--- Records shown ---

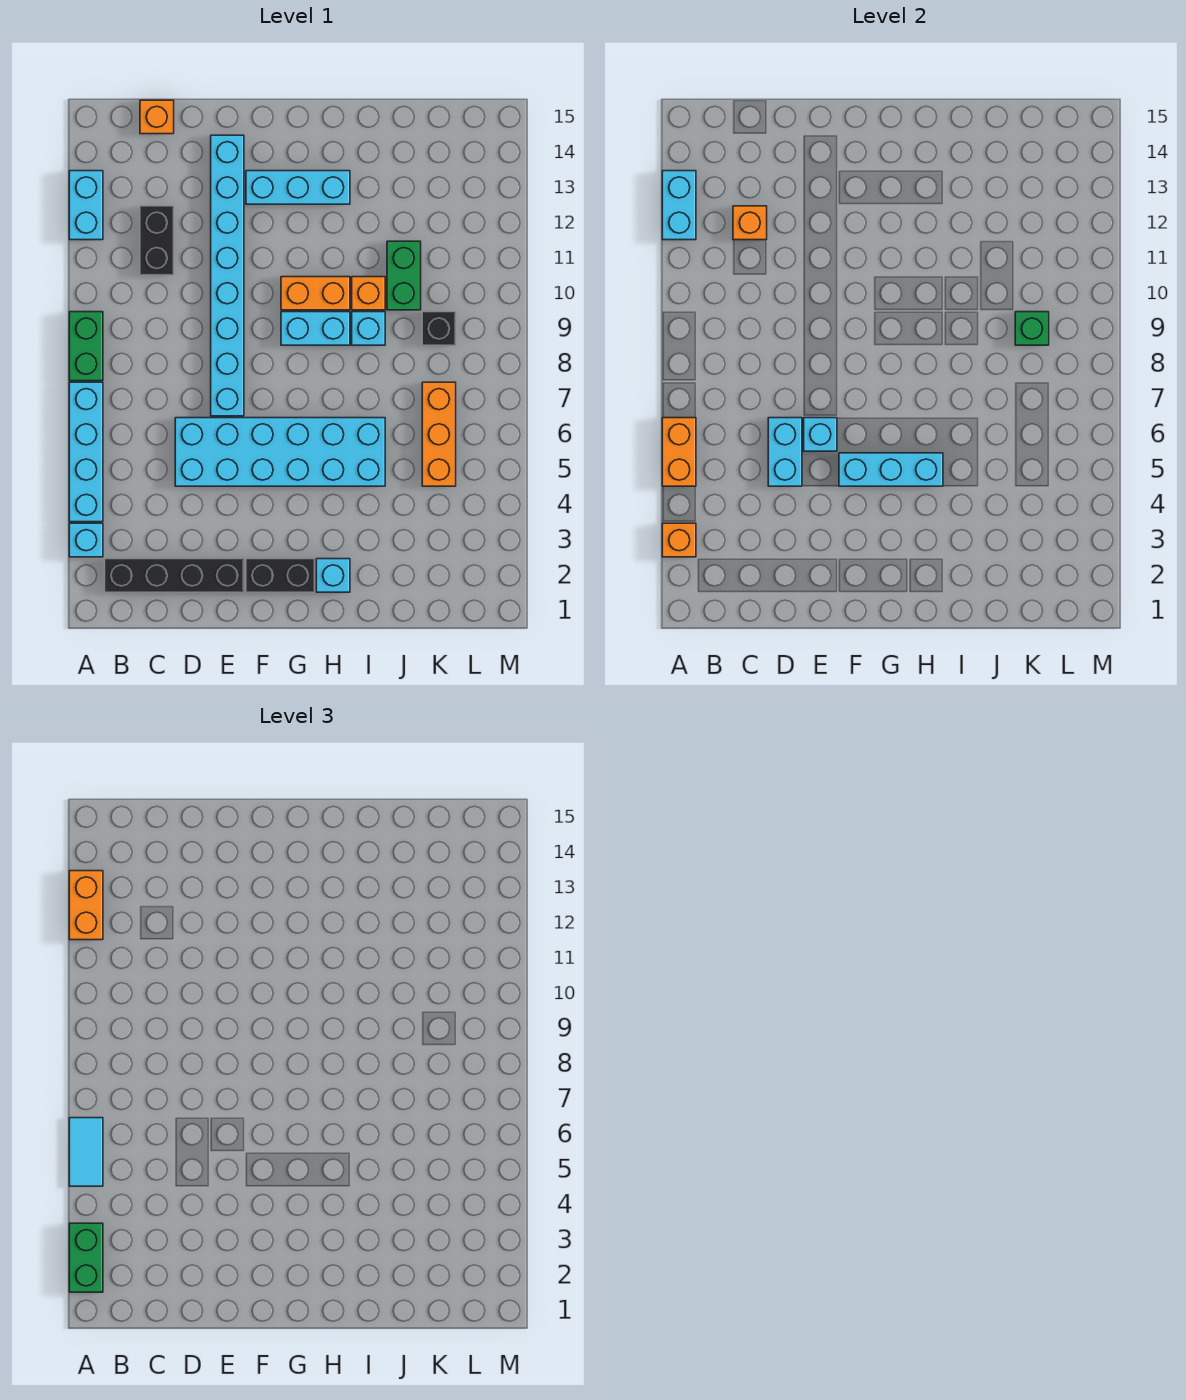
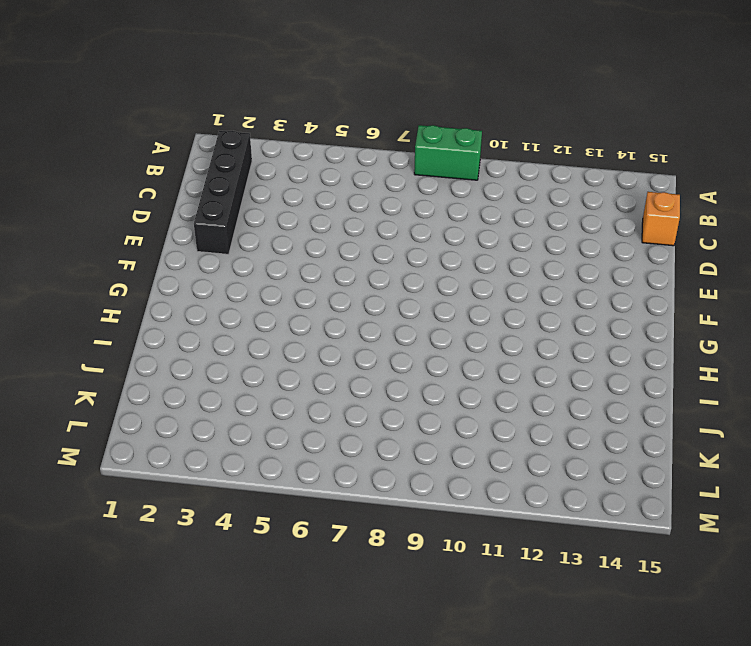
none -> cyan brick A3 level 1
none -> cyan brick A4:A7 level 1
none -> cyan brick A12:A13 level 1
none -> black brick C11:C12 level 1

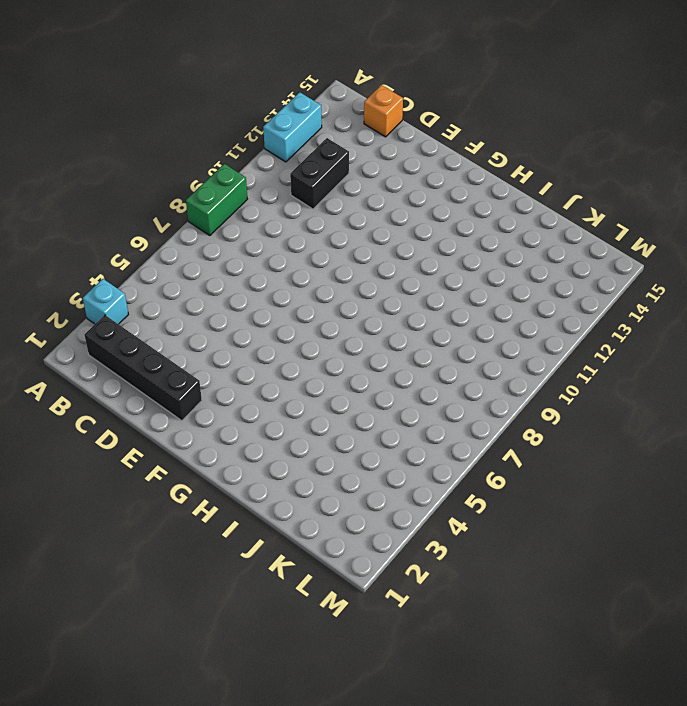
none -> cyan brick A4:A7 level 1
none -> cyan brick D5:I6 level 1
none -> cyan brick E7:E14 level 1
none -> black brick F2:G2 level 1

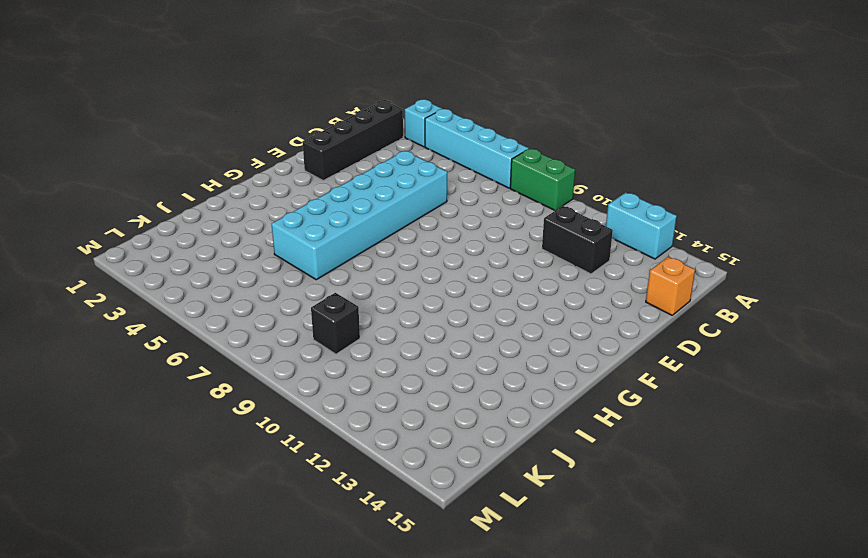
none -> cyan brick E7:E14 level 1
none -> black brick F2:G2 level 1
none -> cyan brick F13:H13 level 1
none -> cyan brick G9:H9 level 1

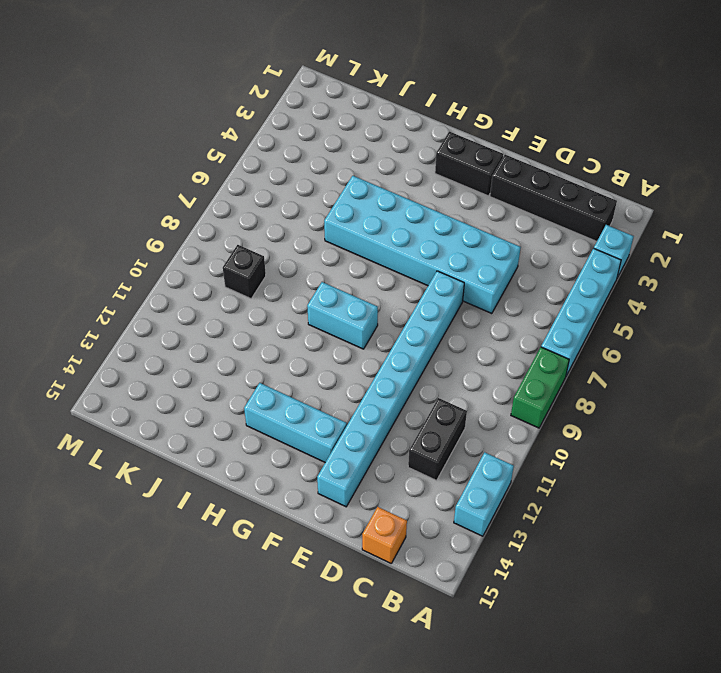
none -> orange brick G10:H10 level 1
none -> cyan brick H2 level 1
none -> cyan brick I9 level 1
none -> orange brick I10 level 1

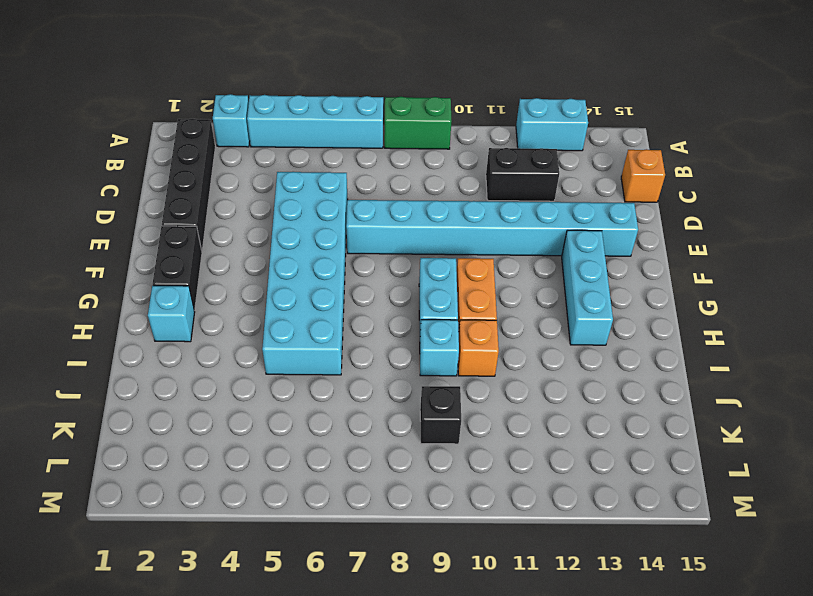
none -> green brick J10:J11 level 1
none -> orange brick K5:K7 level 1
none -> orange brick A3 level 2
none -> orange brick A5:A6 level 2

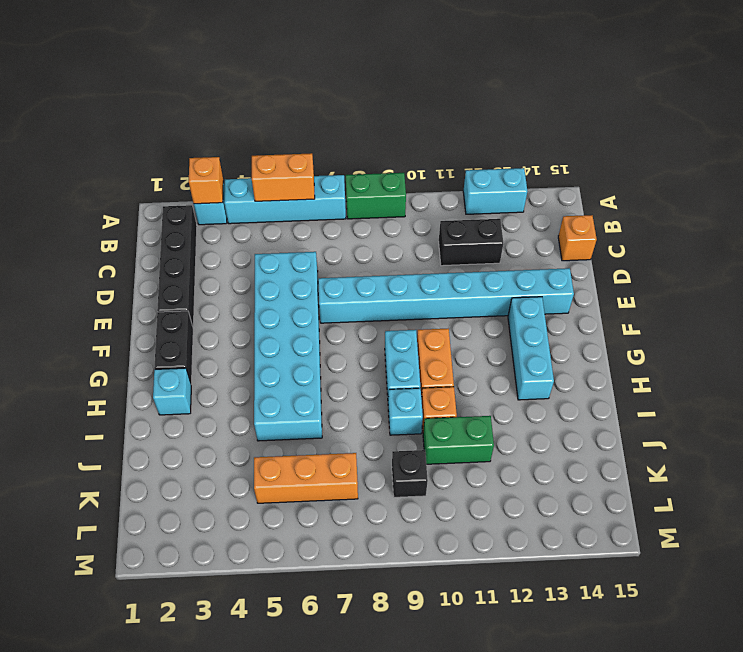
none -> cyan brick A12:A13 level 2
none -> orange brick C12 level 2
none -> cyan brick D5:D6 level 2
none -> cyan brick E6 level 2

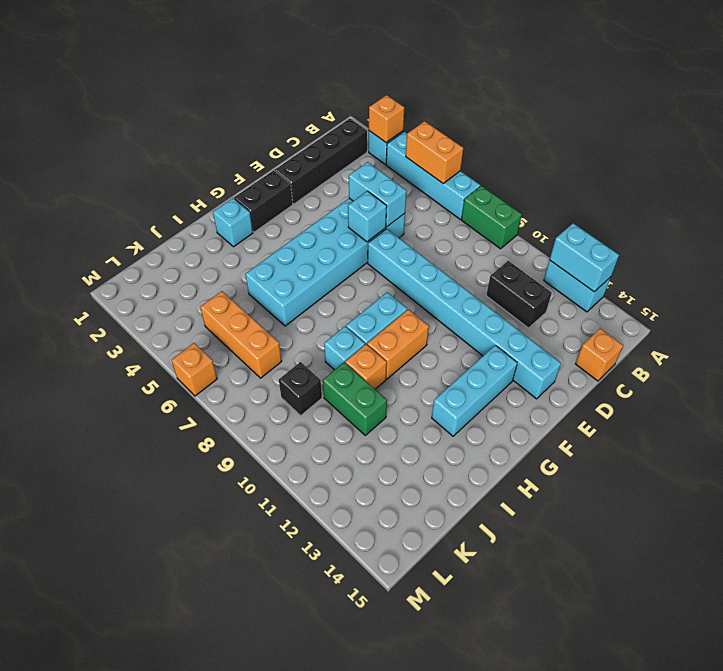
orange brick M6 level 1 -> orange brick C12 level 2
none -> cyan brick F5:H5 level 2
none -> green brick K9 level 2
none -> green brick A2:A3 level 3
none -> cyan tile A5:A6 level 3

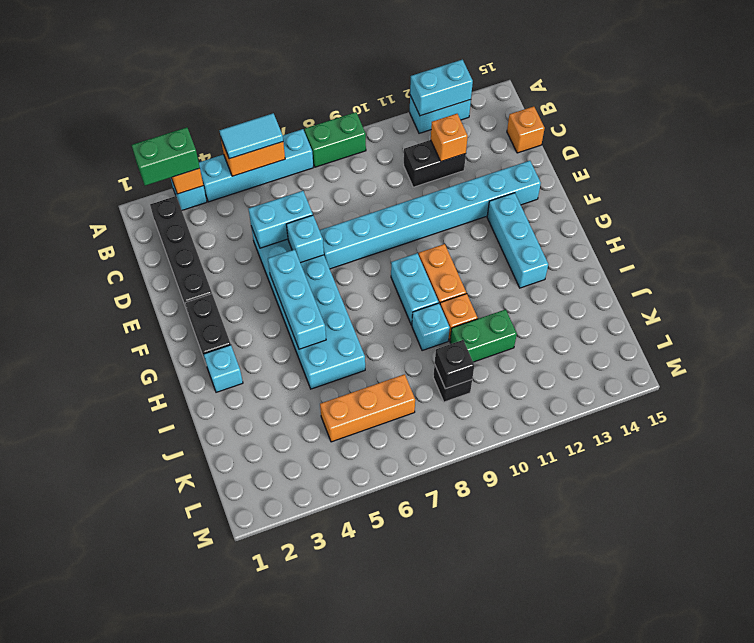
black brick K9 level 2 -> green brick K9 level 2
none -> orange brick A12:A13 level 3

---

**Task directions:** Write out the records in full and exactly, omitting the pictures they hold.

**Written answer:**
none -> cyan brick A3 level 1
none -> cyan brick A4:A7 level 1
none -> cyan brick A12:A13 level 1
none -> black brick C11:C12 level 1

none -> cyan brick A4:A7 level 1
none -> cyan brick D5:I6 level 1
none -> cyan brick E7:E14 level 1
none -> black brick F2:G2 level 1

none -> cyan brick E7:E14 level 1
none -> black brick F2:G2 level 1
none -> cyan brick F13:H13 level 1
none -> cyan brick G9:H9 level 1

none -> orange brick G10:H10 level 1
none -> cyan brick H2 level 1
none -> cyan brick I9 level 1
none -> orange brick I10 level 1

none -> green brick J10:J11 level 1
none -> orange brick K5:K7 level 1
none -> orange brick A3 level 2
none -> orange brick A5:A6 level 2

none -> cyan brick A12:A13 level 2
none -> orange brick C12 level 2
none -> cyan brick D5:D6 level 2
none -> cyan brick E6 level 2

orange brick M6 level 1 -> orange brick C12 level 2
none -> cyan brick F5:H5 level 2
none -> green brick K9 level 2
none -> green brick A2:A3 level 3
none -> cyan tile A5:A6 level 3

black brick K9 level 2 -> green brick K9 level 2
none -> orange brick A12:A13 level 3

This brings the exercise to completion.